Data excerpts →
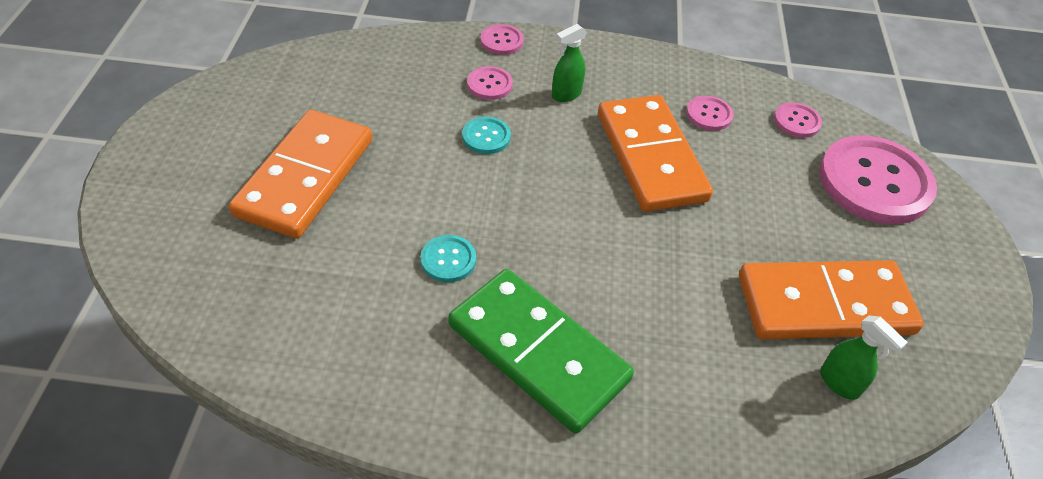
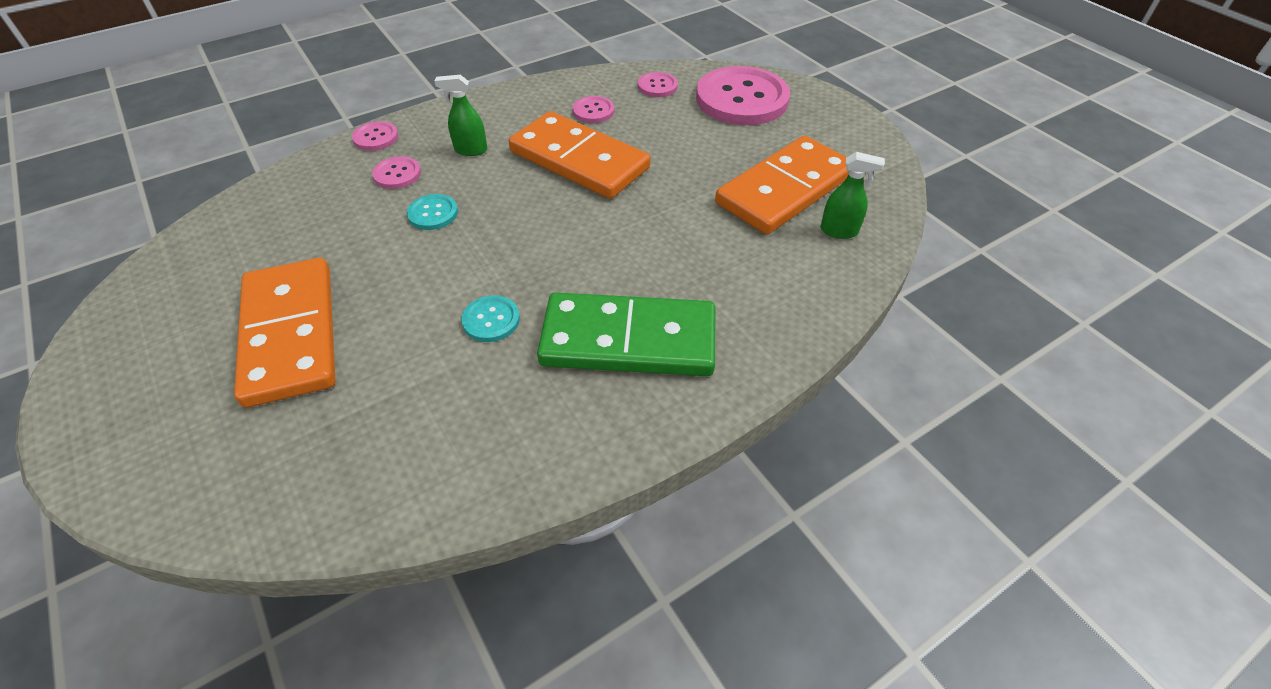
camera: 35 degrees left, 0 degrees up
(566, 94) = (470, 150): green spray bottle -> green spray bottle turned 75 degrees clockwise

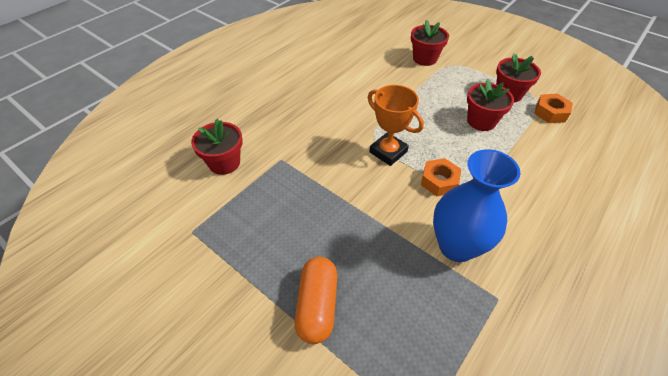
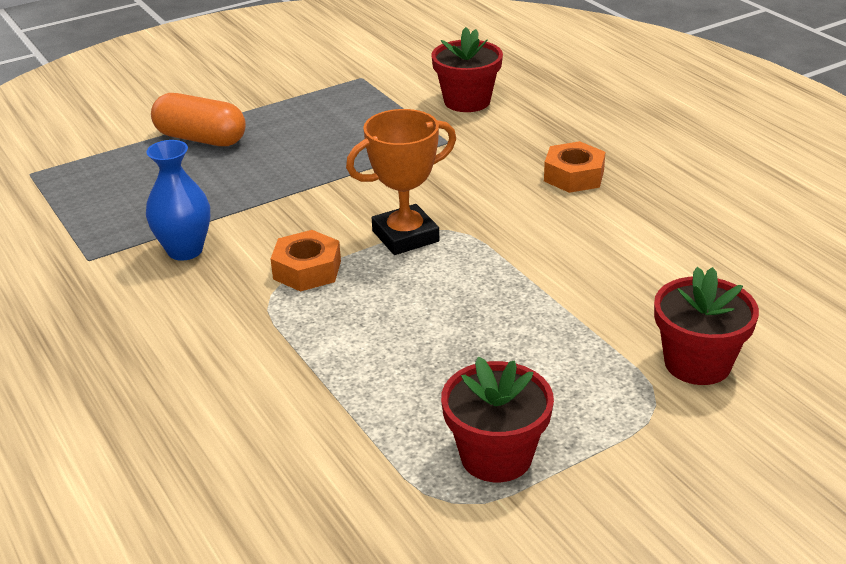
camera: 110 degrees right, 15 degrees down
(456, 246) = (185, 250): blue vase -> blue vase, size x0.63
(481, 121) = (423, 372): red flower pot -> none
(550, 112) = (393, 501): orange nut -> orange nut (574, 176)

What the exercise asks → All lines from the one with "(456, 246) = (185, 250): blue" through the final line above are to be quoted exactly; quote no other line.

Answer section →
(456, 246) = (185, 250): blue vase -> blue vase, size x0.63
(481, 121) = (423, 372): red flower pot -> none
(550, 112) = (393, 501): orange nut -> orange nut (574, 176)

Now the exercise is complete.